Work to complete.
Copy every line in the listing that contains "yellow".

Records for processing.
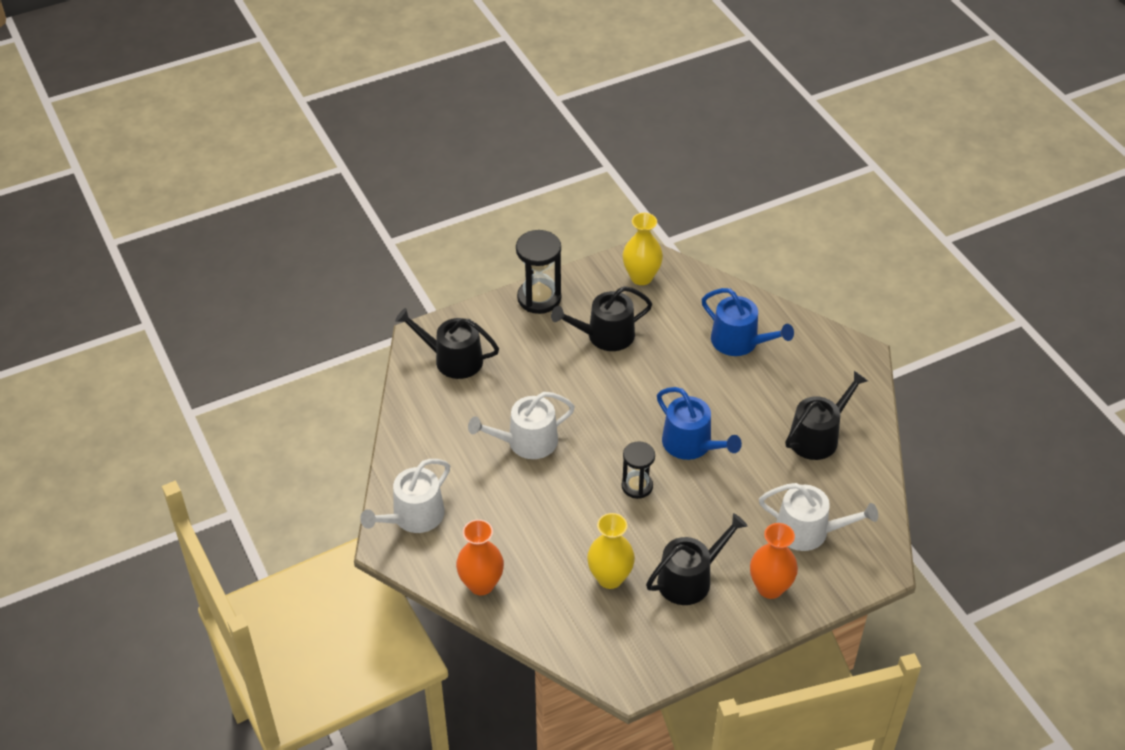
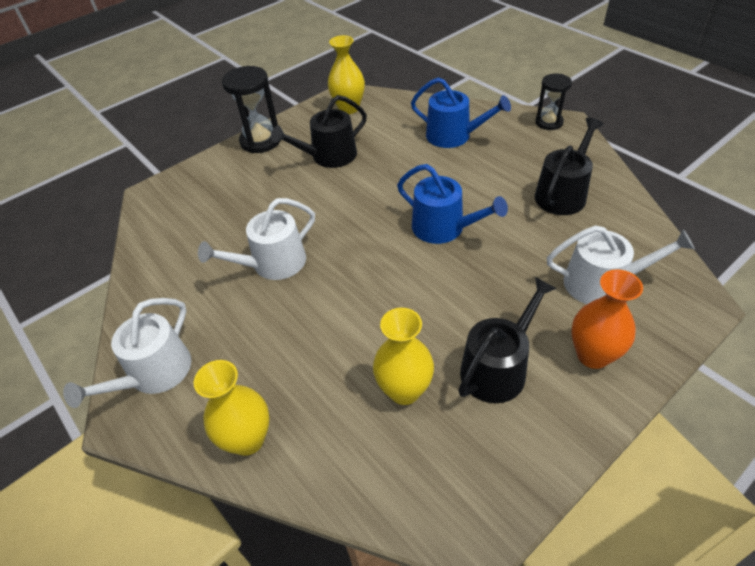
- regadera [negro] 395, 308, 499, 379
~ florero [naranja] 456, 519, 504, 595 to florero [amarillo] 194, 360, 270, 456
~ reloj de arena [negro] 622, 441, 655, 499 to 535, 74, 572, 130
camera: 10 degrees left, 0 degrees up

...

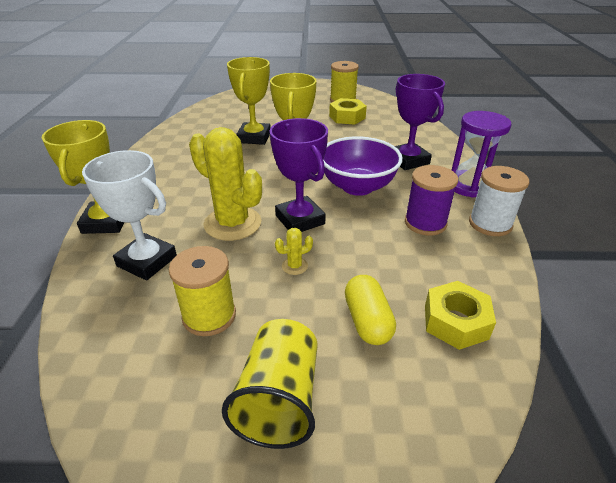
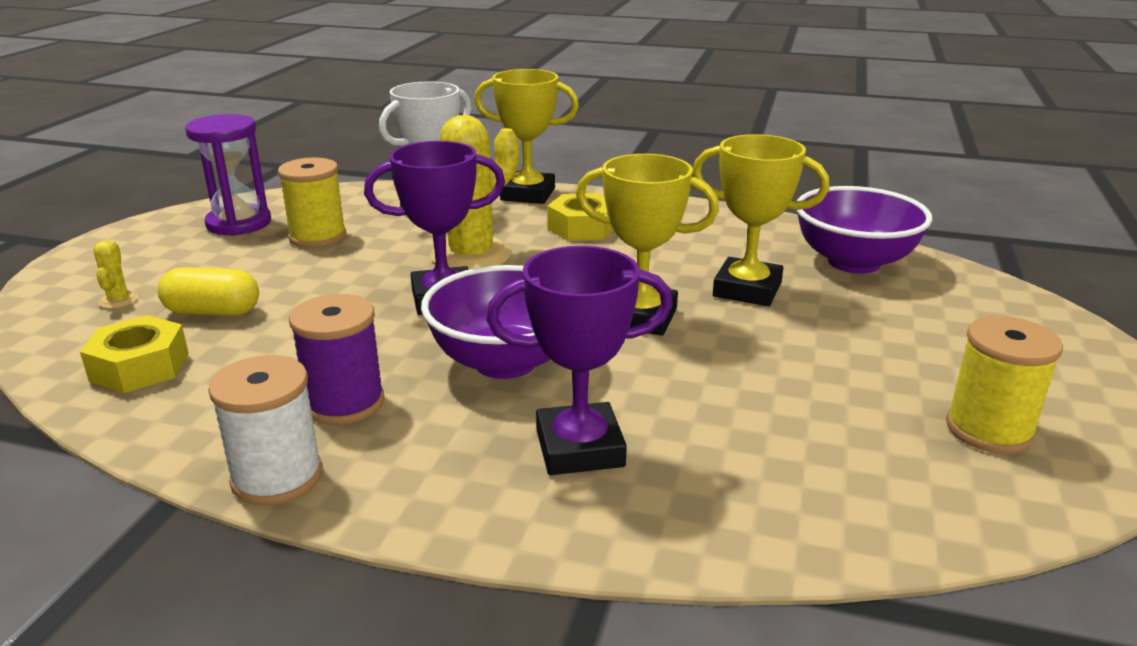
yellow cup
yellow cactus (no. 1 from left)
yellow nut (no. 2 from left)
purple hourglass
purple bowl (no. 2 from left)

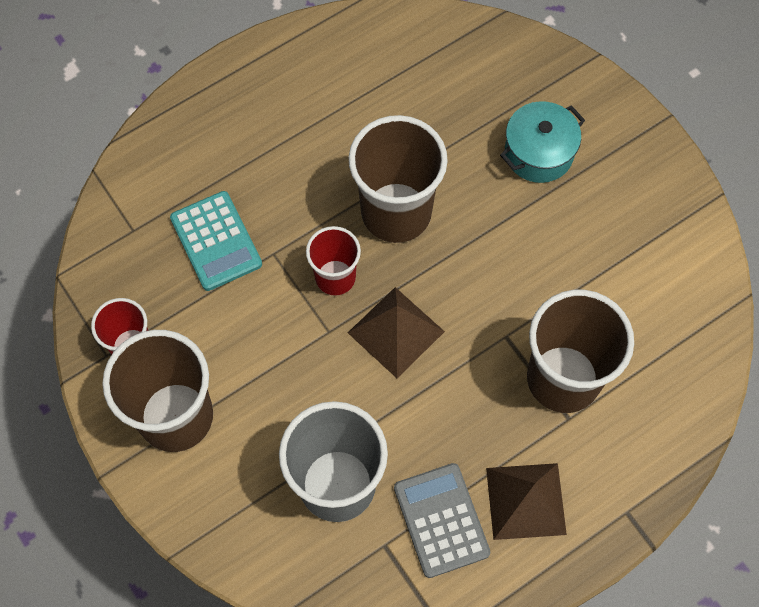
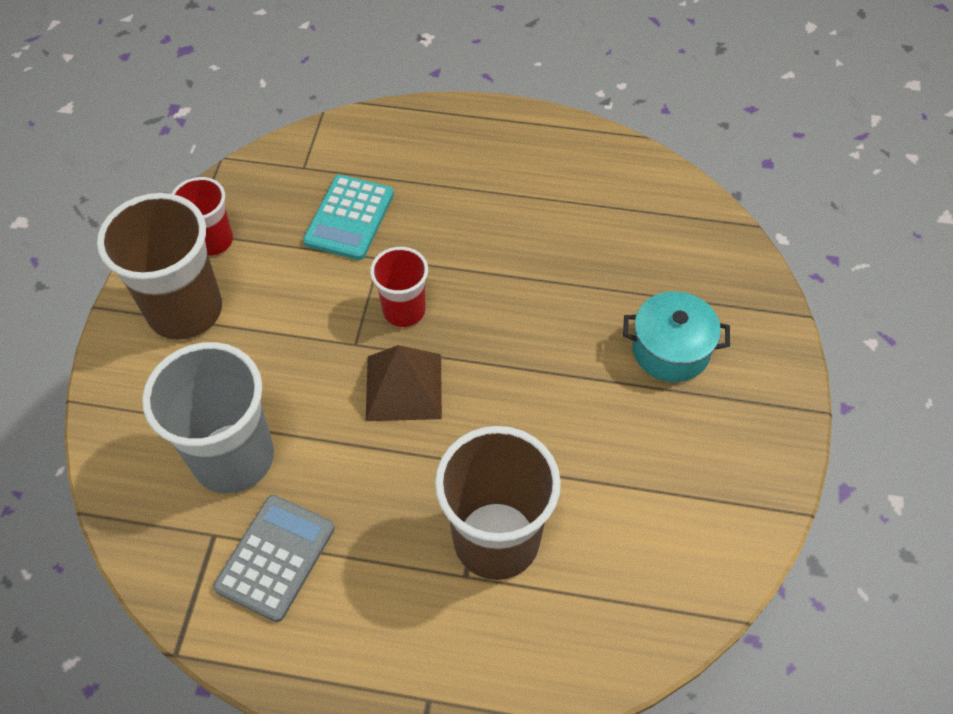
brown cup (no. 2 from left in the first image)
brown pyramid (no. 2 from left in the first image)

Task answer.
yellow cup
yellow cactus (no. 1 from left)
yellow nut (no. 2 from left)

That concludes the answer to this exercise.